§ GOAL OF THE EXERCISE
The expected response is a copy of every line in the entries below that includes the word "none".
BEGIN
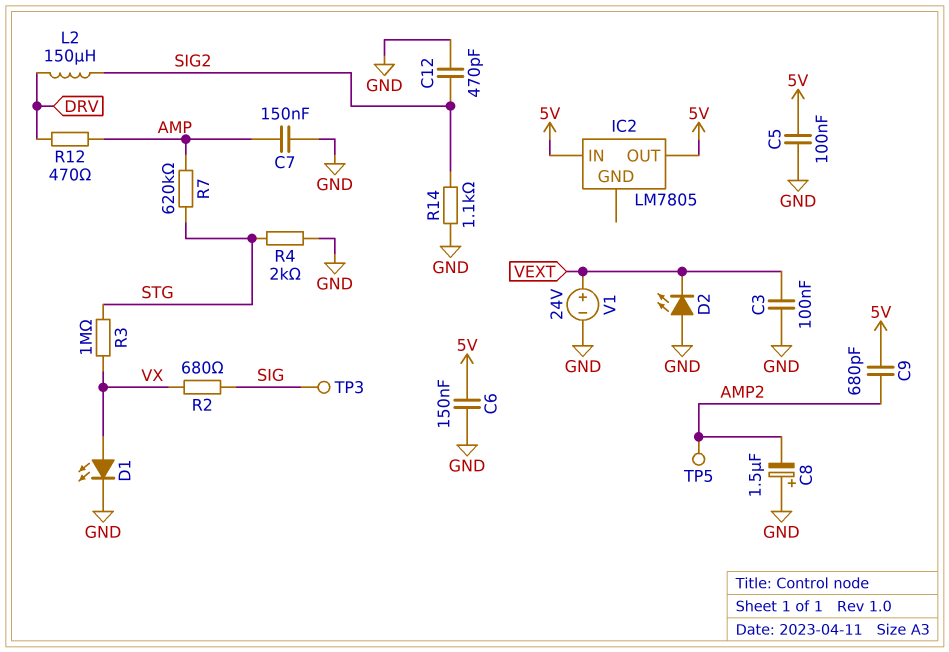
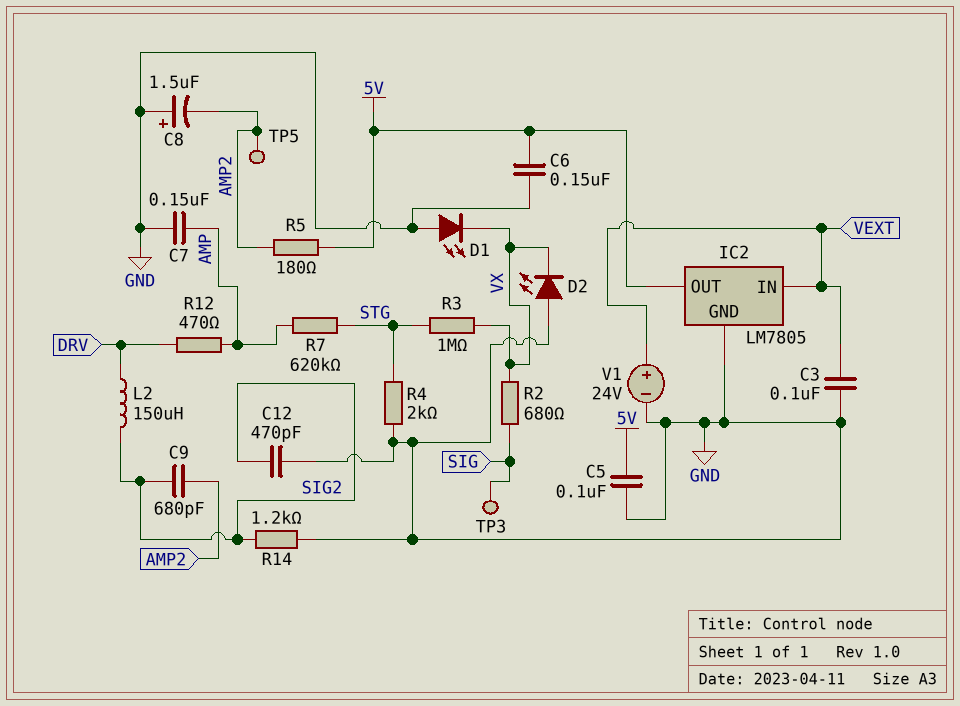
C9: 680pF (5V, AMP2) -> 680pF (AMP2, SIG2)
D1: LED (A VX, K GND) -> LED (A GND, K VX)
D2: LED (A GND, K VEXT) -> LED (A GND, K VX)
IC2 pin GND: none -> GND
IC2 pin IN: 5V -> VEXT
R5: none -> 180 (5V, AMP2)
R14: 1.1k (GND, SIG2) -> 1.2k (GND, SIG2)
END
§ EXPECTED ANSWER
IC2 pin GND: none -> GND
R5: none -> 180 (5V, AMP2)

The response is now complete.